• [Task directions] Output all of the data exactly as it appears, but leave out any pictures it contains.
START Collected material
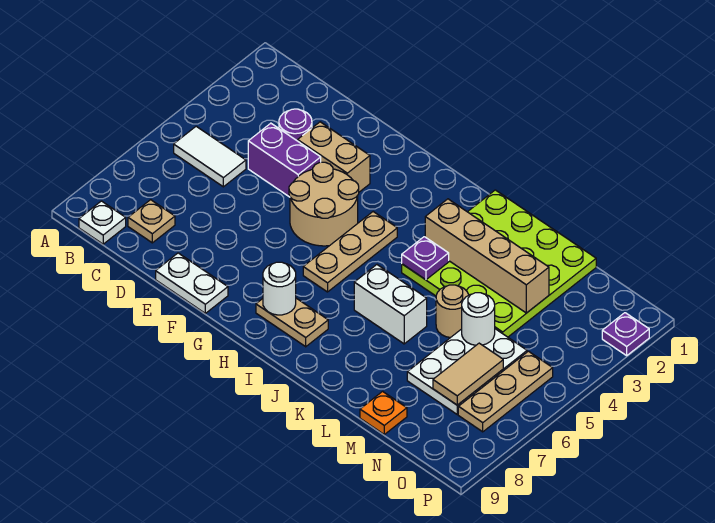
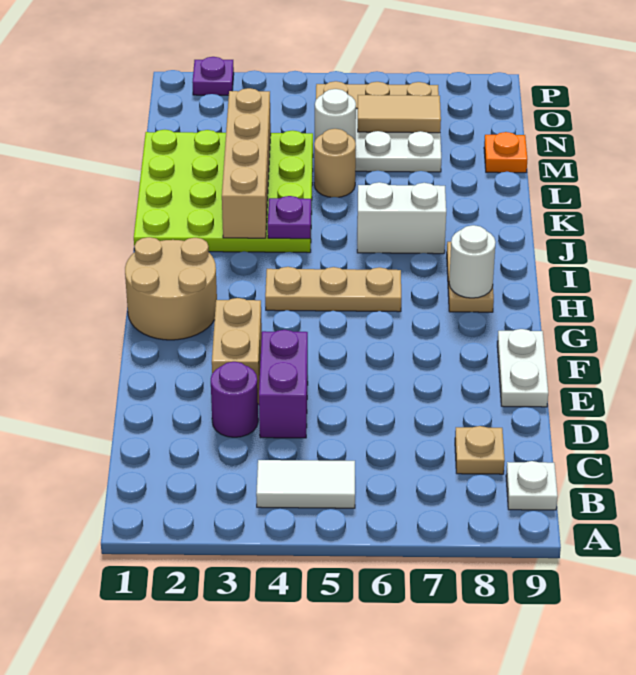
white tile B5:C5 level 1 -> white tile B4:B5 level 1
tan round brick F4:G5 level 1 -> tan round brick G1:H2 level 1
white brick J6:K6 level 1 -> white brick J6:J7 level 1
END Collected material
• [Result of this exercise]
white tile B5:C5 level 1 -> white tile B4:B5 level 1
tan round brick F4:G5 level 1 -> tan round brick G1:H2 level 1
white brick J6:K6 level 1 -> white brick J6:J7 level 1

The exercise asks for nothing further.